> Given records

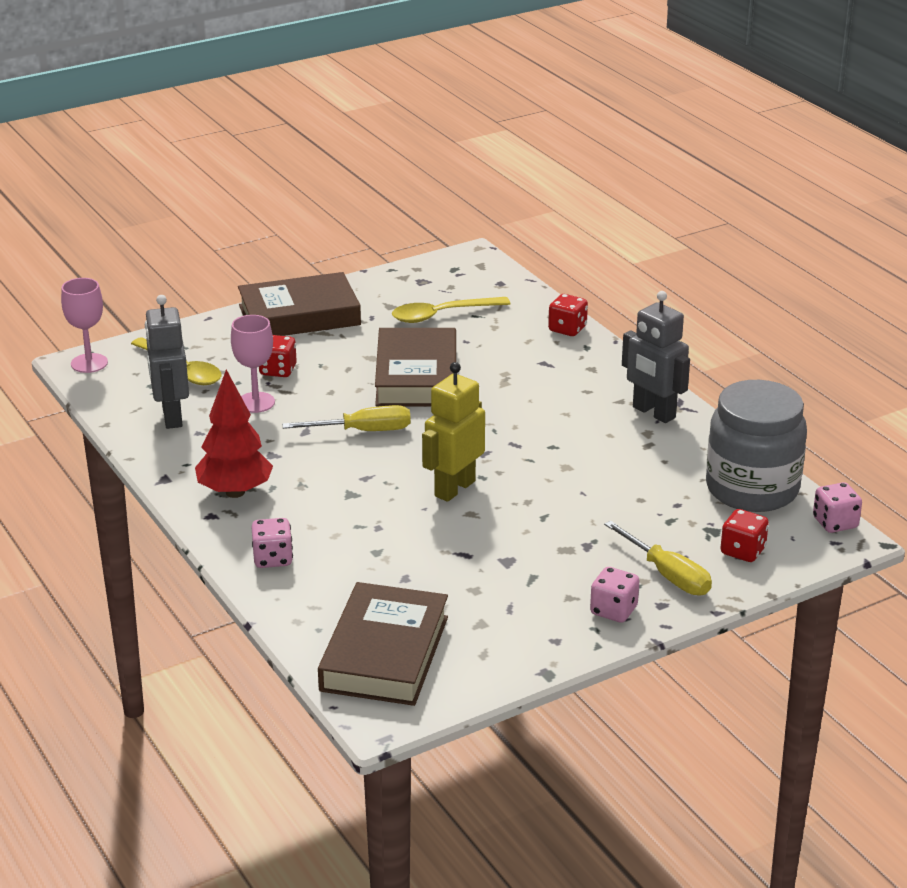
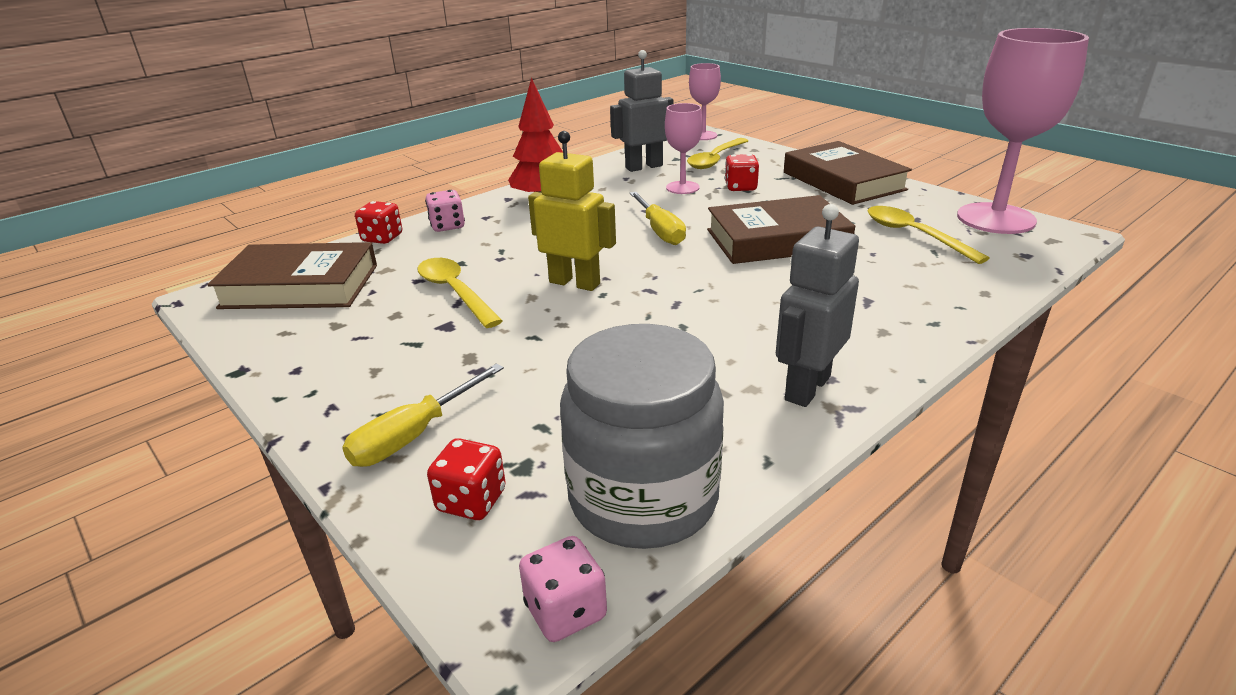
camera: 80 degrees right, 0 degrees up
(429, 273) = (995, 218): none -> pink goblet
(442, 555) = (455, 292): none -> yellow spoon
(567, 329) = (964, 305): red dice -> red dice (382, 238)
(613, 610) = (343, 401): pink dice -> none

> Task description
Each line from the one with "(429, 273) = (995, 218): none -> pink goblet" through the last line of the records must be written out word for word. Include nothing else.

> Solution for this problem
(429, 273) = (995, 218): none -> pink goblet
(442, 555) = (455, 292): none -> yellow spoon
(567, 329) = (964, 305): red dice -> red dice (382, 238)
(613, 610) = (343, 401): pink dice -> none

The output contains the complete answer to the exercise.